Problem details: Repeat the listing below word for word, minus the pictures.

Available data:
········
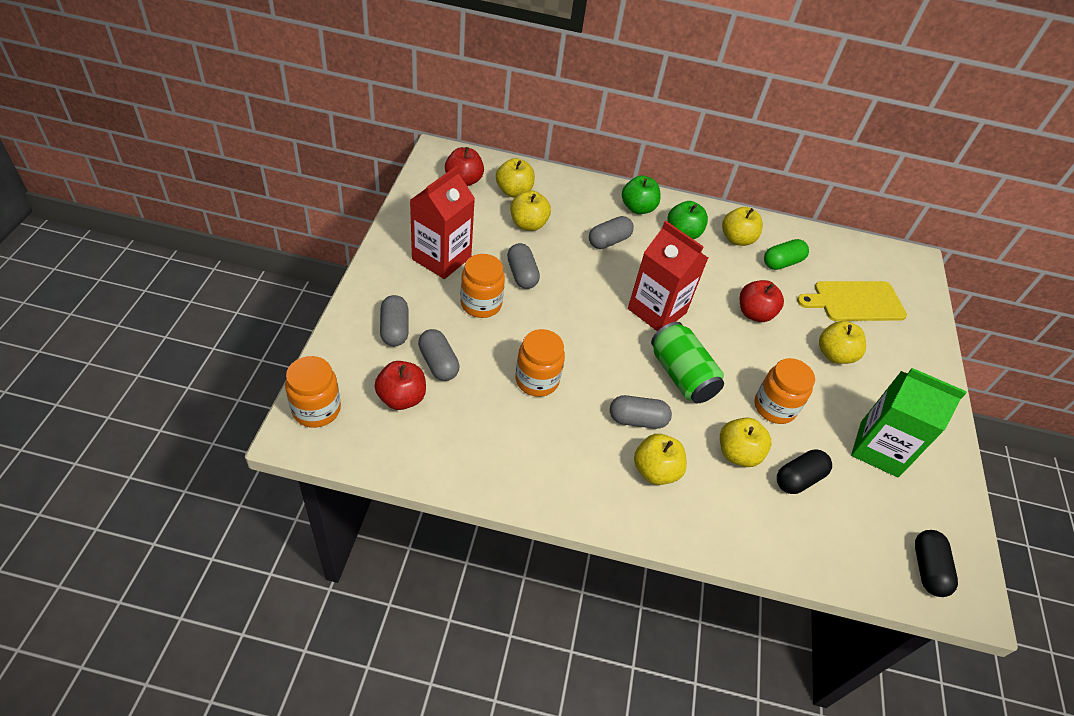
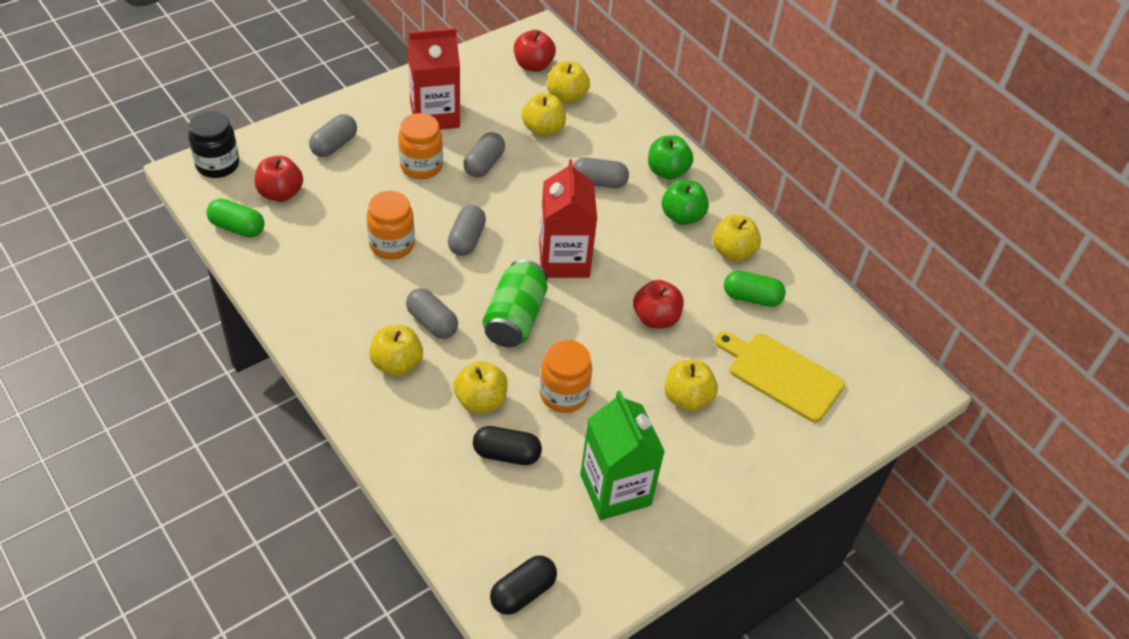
camera: 45 degrees right, 0 degrees up
(316, 409) = (217, 165): orange jar -> black jar
(402, 452) = (237, 227): none -> green capsule
(438, 363) = (335, 187): grey capsule -> grey capsule (466, 239)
········
Response for this exercise:
camera: 45 degrees right, 0 degrees up
(316, 409) = (217, 165): orange jar -> black jar
(402, 452) = (237, 227): none -> green capsule
(438, 363) = (335, 187): grey capsule -> grey capsule (466, 239)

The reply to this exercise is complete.